* What you will do *
Read the data below line by line and state how many lines hold "TRIG". Nothing else belongs in the answer.

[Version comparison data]

******

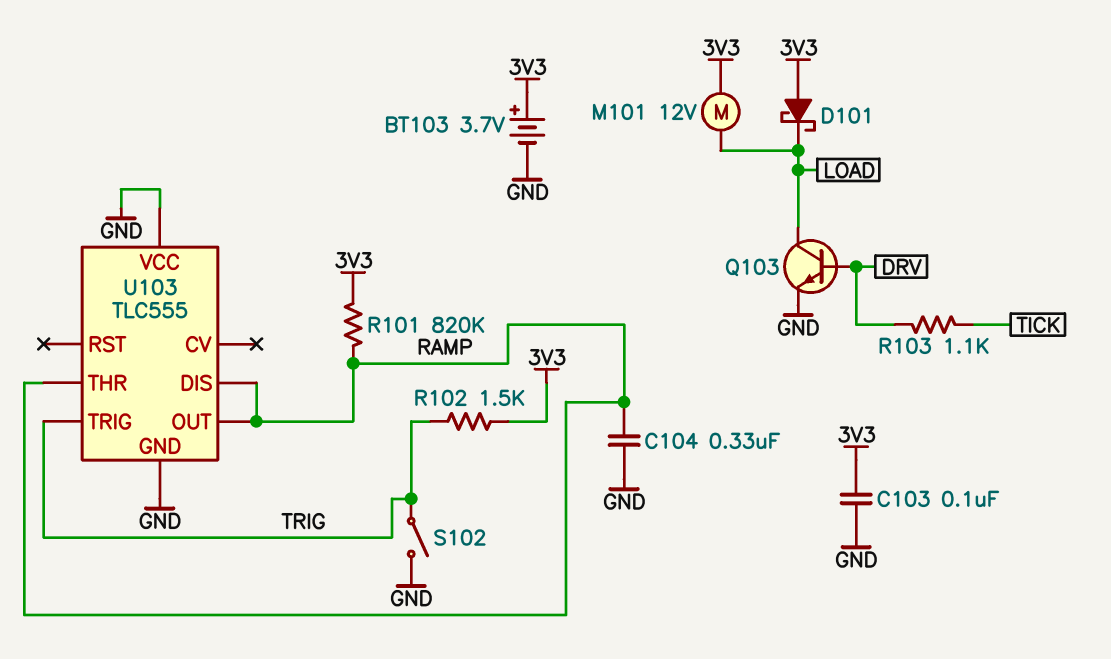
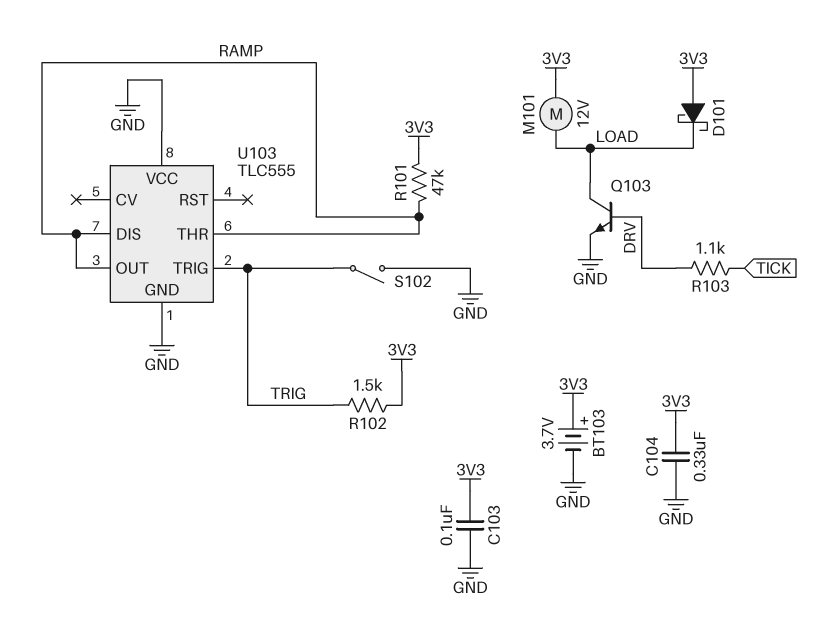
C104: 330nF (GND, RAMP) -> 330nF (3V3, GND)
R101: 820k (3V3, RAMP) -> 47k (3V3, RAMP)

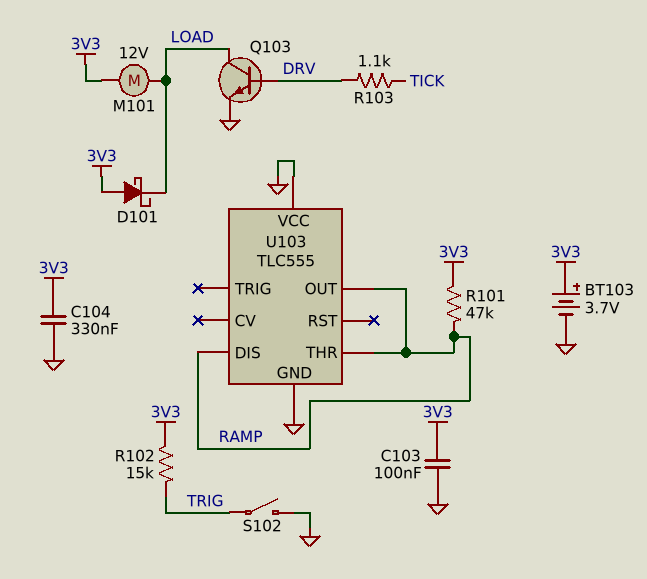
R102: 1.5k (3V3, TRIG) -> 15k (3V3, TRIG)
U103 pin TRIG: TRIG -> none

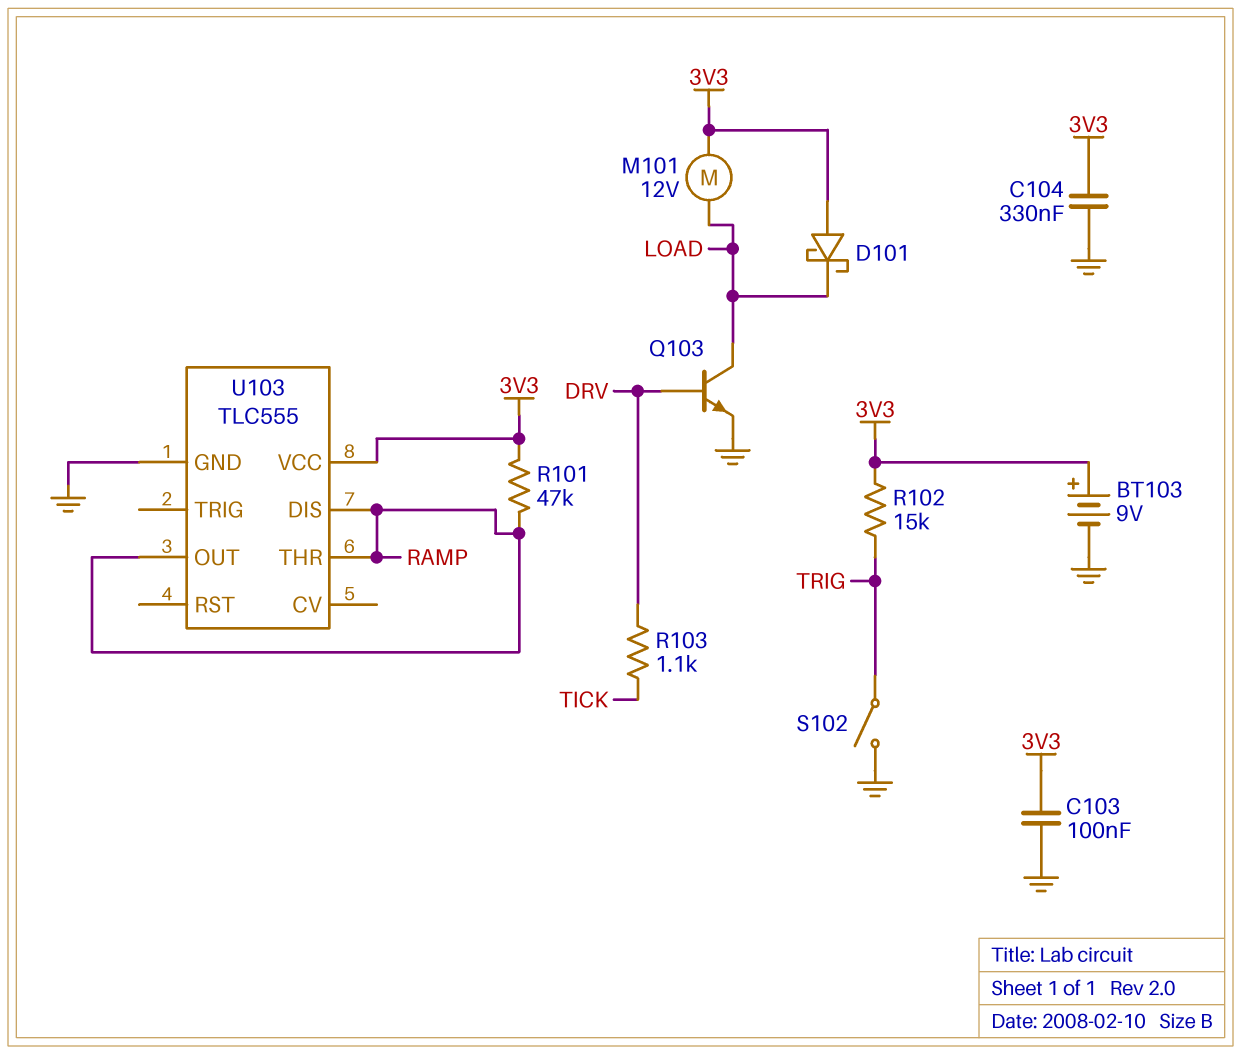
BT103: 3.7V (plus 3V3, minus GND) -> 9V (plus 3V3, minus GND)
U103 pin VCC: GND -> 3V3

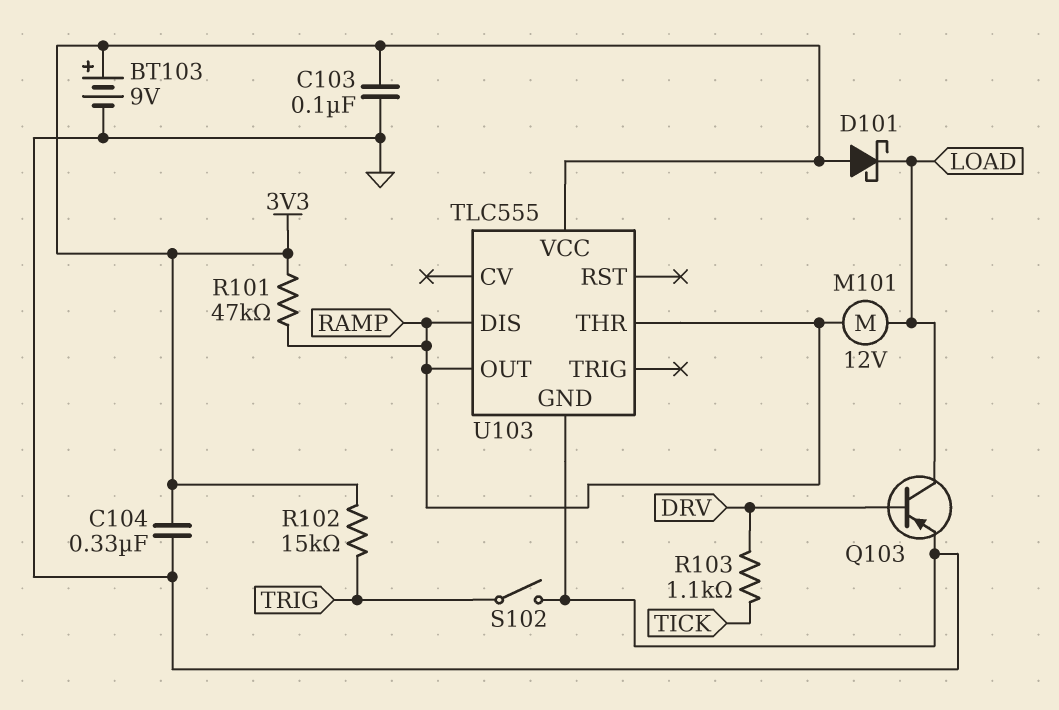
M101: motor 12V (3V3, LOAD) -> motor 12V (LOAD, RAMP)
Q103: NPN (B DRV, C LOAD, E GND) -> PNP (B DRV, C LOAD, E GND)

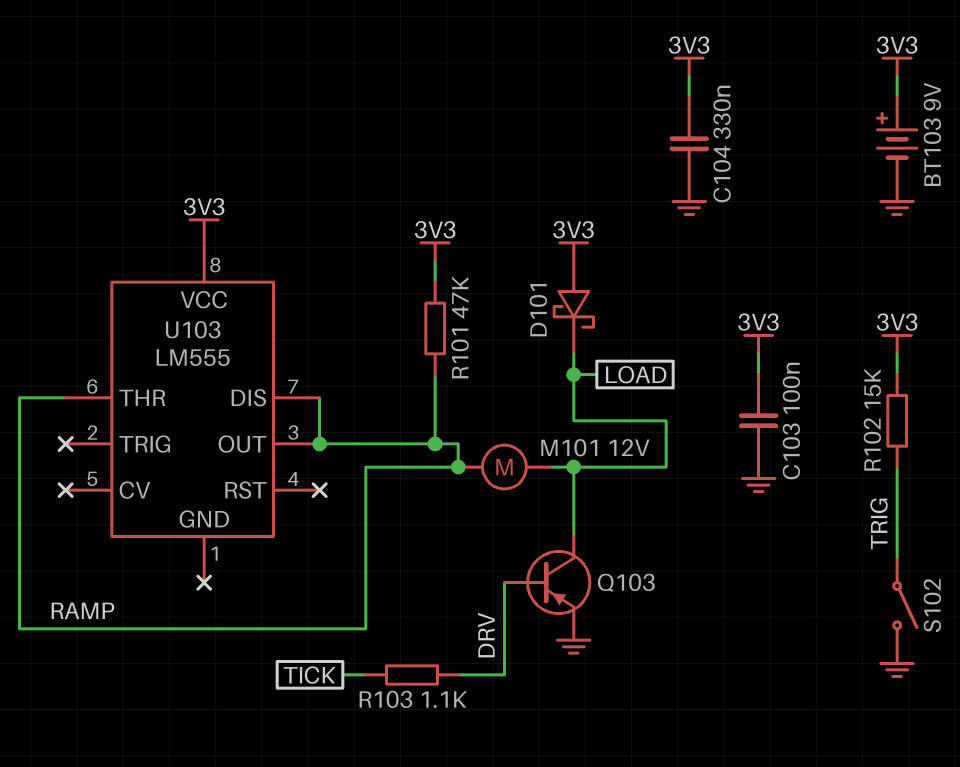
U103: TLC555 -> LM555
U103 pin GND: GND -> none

******

* Output for this task *
2